══ Entries supplied ══
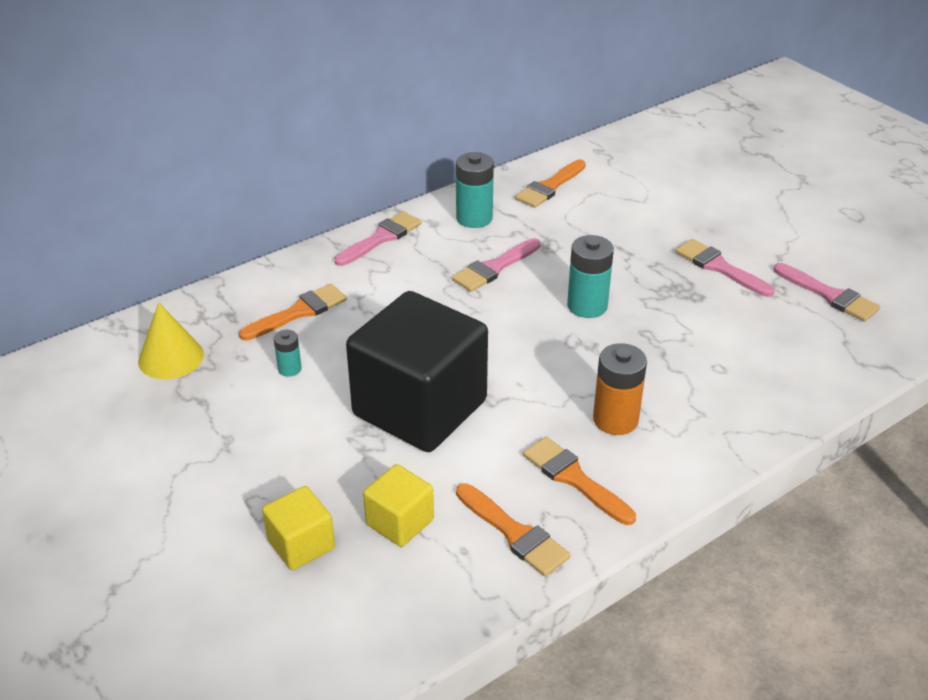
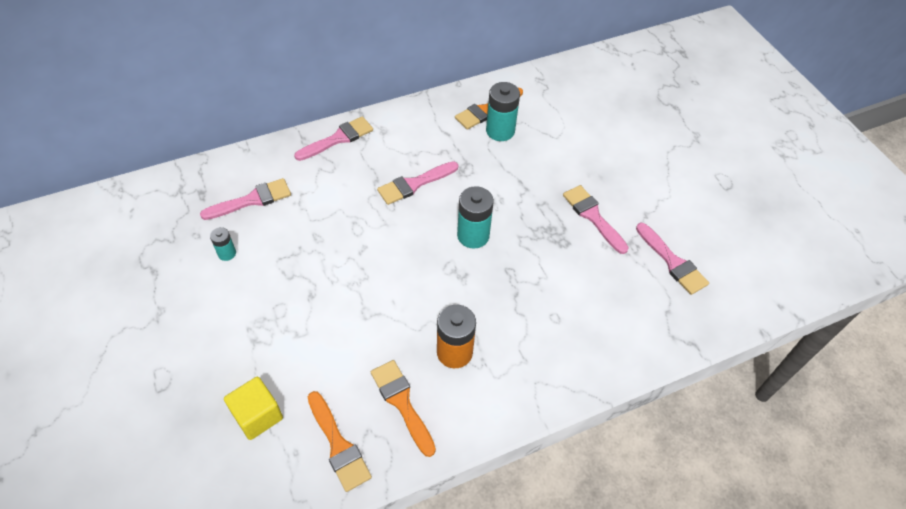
camera: 10 degrees right, 15 degrees up
(171, 357) = (145, 225): yellow cone -> none
(299, 312) = (252, 200): orange brush -> pink brush
(301, 544) = (179, 421): yellow cube -> none
(420, 408) = (310, 310): black cube -> none
(474, 218) = (416, 131): turquoise battery -> turquoise battery (500, 131)

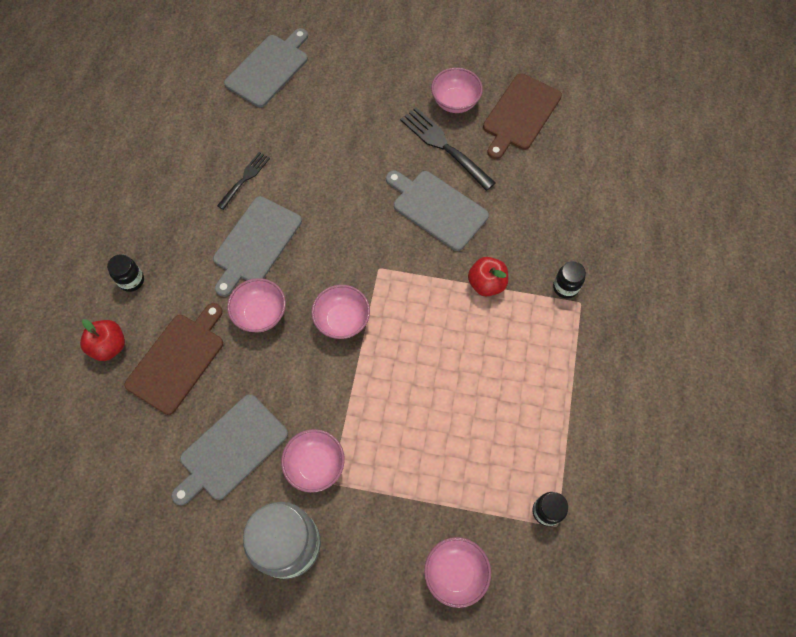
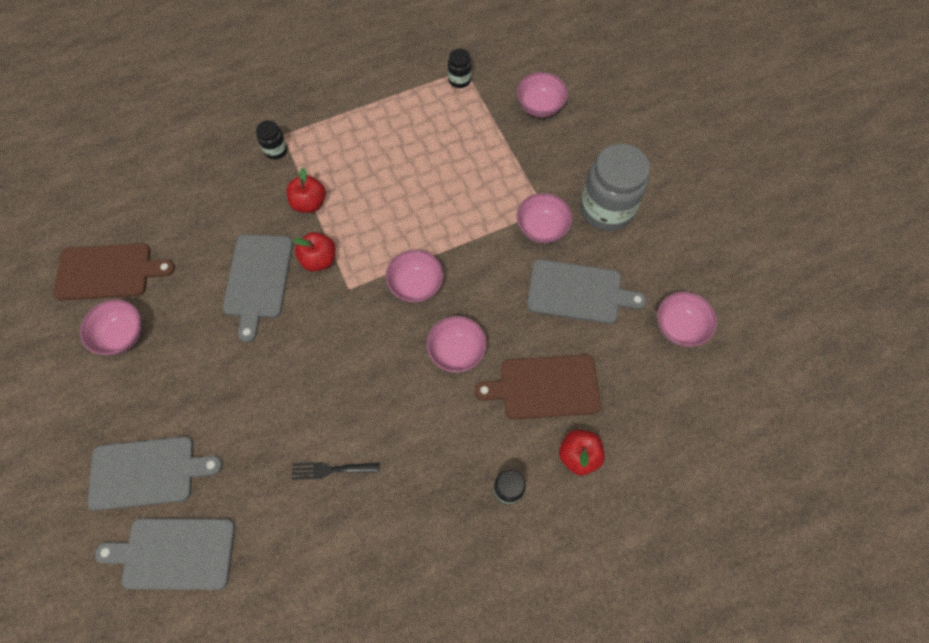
camera: 125 degrees left, 0 degrees up
(129, 513) = (679, 327): none -> pink bowl
(255, 243) = (394, 406): grey cutting board -> grey cutting board (147, 472)
(423, 261) = (319, 260): none -> red apple
(444, 146) = (184, 314): black fork -> none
═══
#### Exercise directions:
Your copy should hold every record word for word and none of the pictures.

#### Solution for this task:
camera: 10 degrees right, 15 degrees up
(171, 357) = (145, 225): yellow cone -> none
(299, 312) = (252, 200): orange brush -> pink brush
(301, 544) = (179, 421): yellow cube -> none
(420, 408) = (310, 310): black cube -> none
(474, 218) = (416, 131): turquoise battery -> turquoise battery (500, 131)

camera: 125 degrees left, 0 degrees up
(129, 513) = (679, 327): none -> pink bowl
(255, 243) = (394, 406): grey cutting board -> grey cutting board (147, 472)
(423, 261) = (319, 260): none -> red apple
(444, 146) = (184, 314): black fork -> none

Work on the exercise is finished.